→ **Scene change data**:
[Start of Attachment]

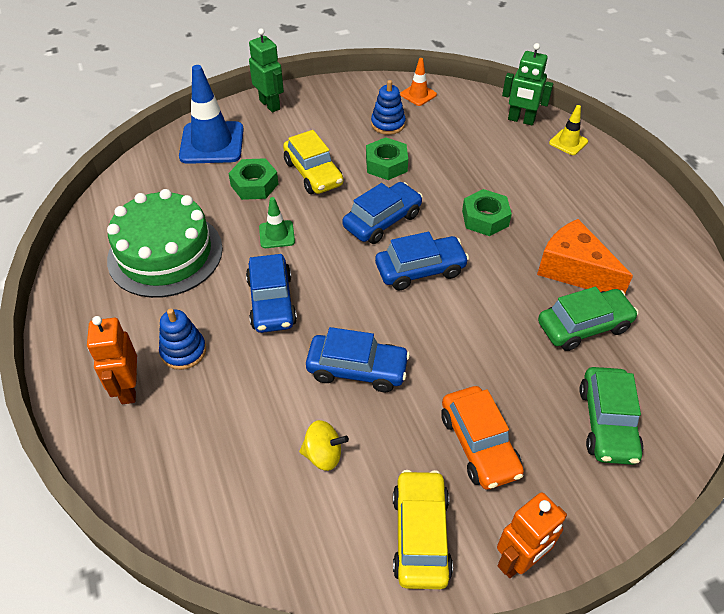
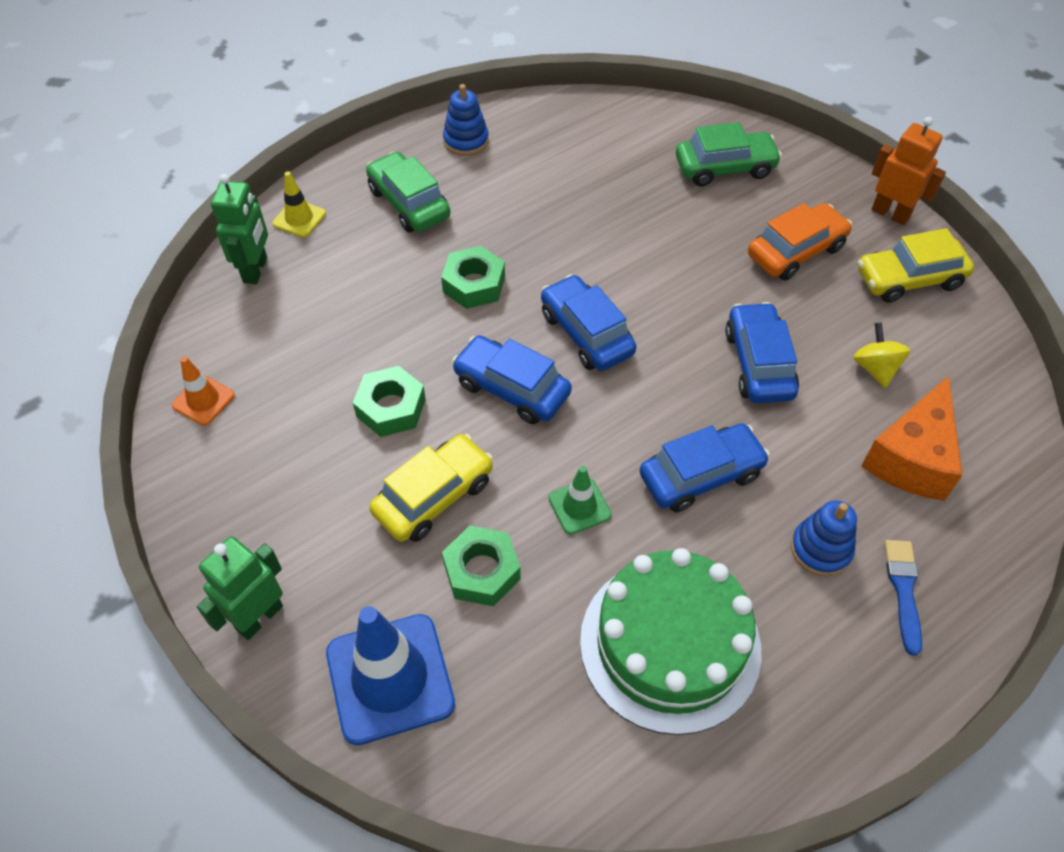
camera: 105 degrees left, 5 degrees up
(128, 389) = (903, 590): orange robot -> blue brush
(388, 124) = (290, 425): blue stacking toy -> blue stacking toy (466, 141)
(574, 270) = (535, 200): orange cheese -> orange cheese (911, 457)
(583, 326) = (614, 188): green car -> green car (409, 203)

[End of Attachment]
[Start of Attachment]

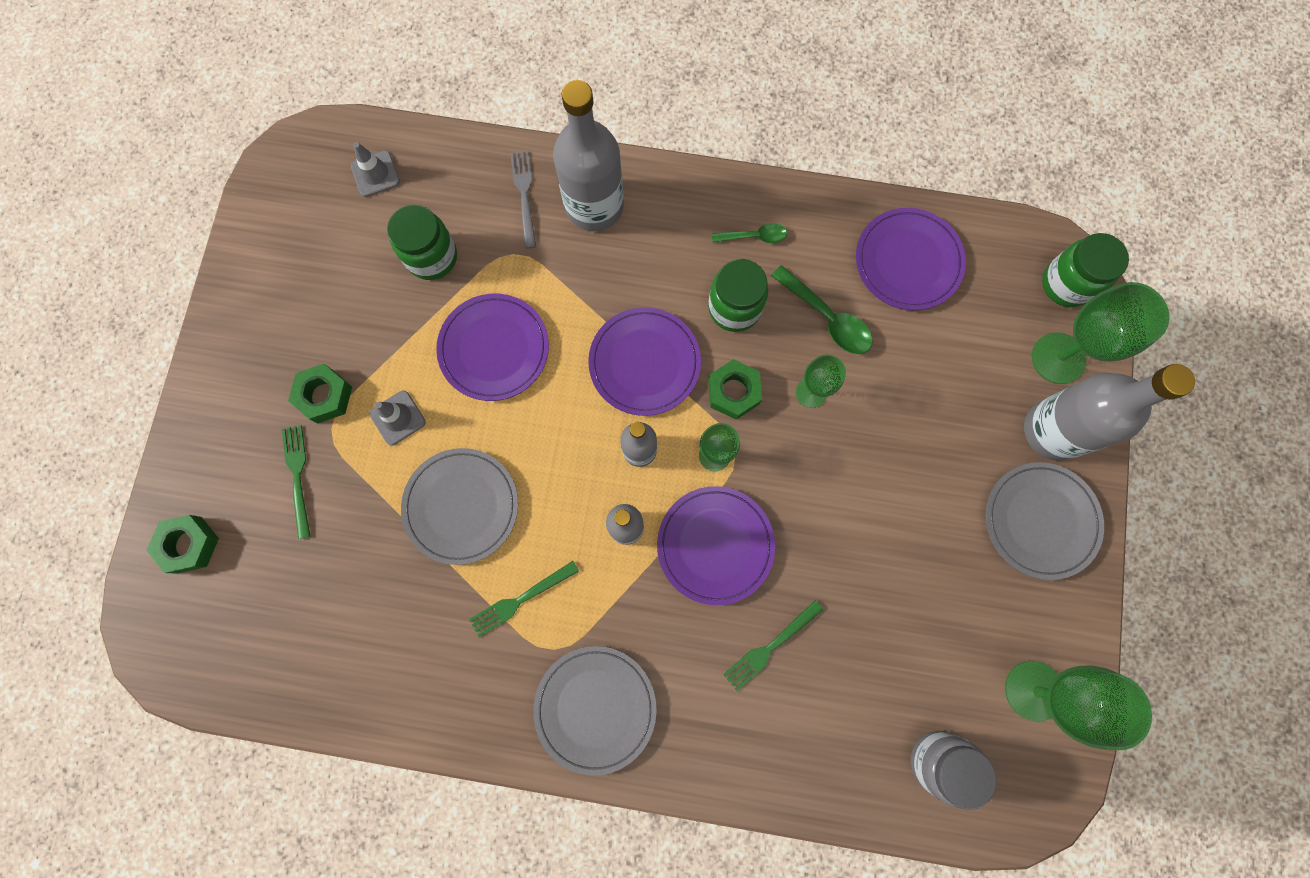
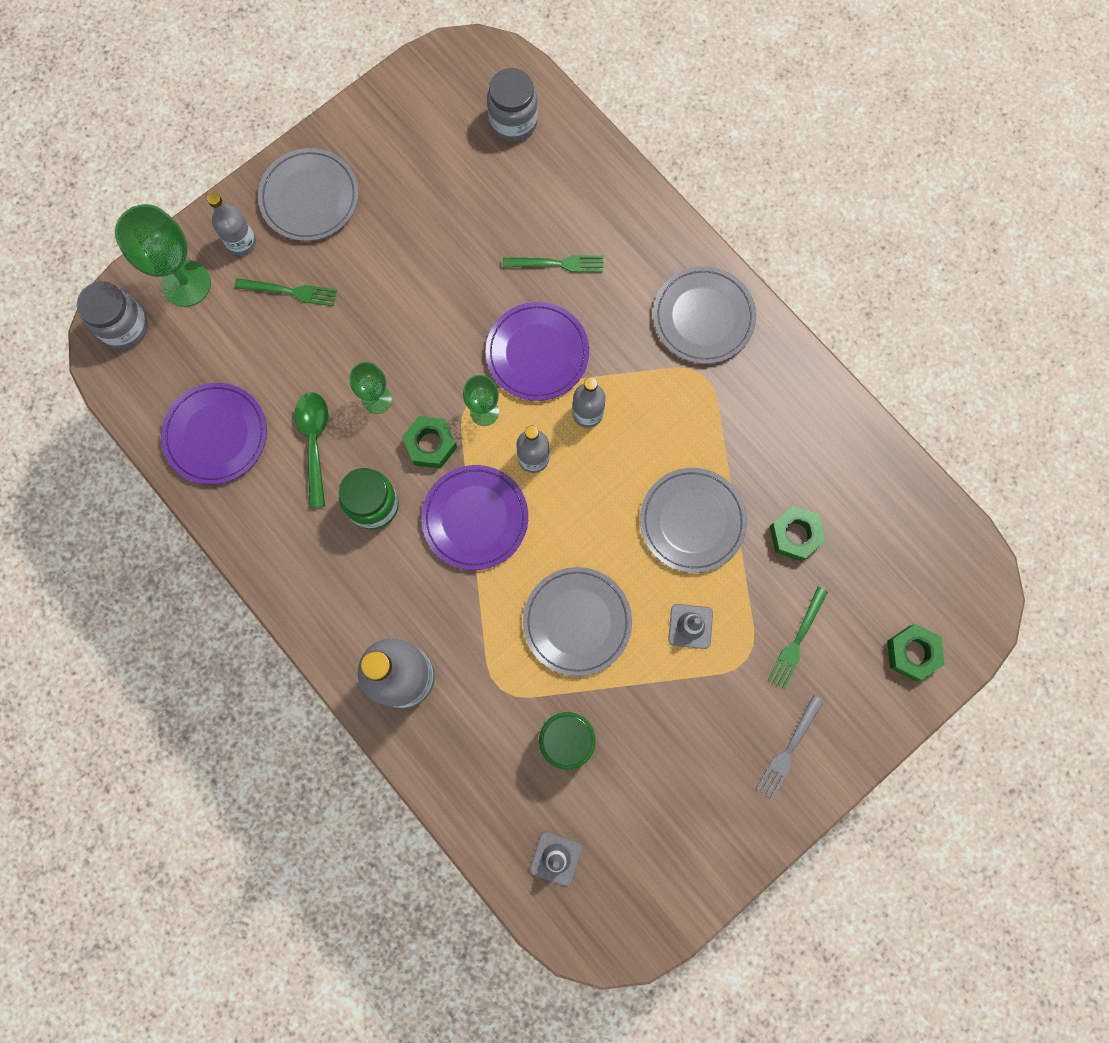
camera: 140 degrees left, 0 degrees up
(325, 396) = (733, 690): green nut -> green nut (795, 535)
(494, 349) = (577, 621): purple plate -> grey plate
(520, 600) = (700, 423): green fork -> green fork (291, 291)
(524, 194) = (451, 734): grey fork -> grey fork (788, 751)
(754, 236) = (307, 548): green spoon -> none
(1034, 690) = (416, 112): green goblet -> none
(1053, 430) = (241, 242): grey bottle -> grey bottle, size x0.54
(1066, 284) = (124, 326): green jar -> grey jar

[End of Attachment]

→ **TASK DIRECTIONS**: Please, from the entries above, set down exactly the lines from the one containing "camera: 105 degrees left, 5 degrees up" through the one containing "(583, 326) = (614, 188): green", and only those.

→ **EXPECTED ANSWER**:
camera: 105 degrees left, 5 degrees up
(128, 389) = (903, 590): orange robot -> blue brush
(388, 124) = (290, 425): blue stacking toy -> blue stacking toy (466, 141)
(574, 270) = (535, 200): orange cheese -> orange cheese (911, 457)
(583, 326) = (614, 188): green car -> green car (409, 203)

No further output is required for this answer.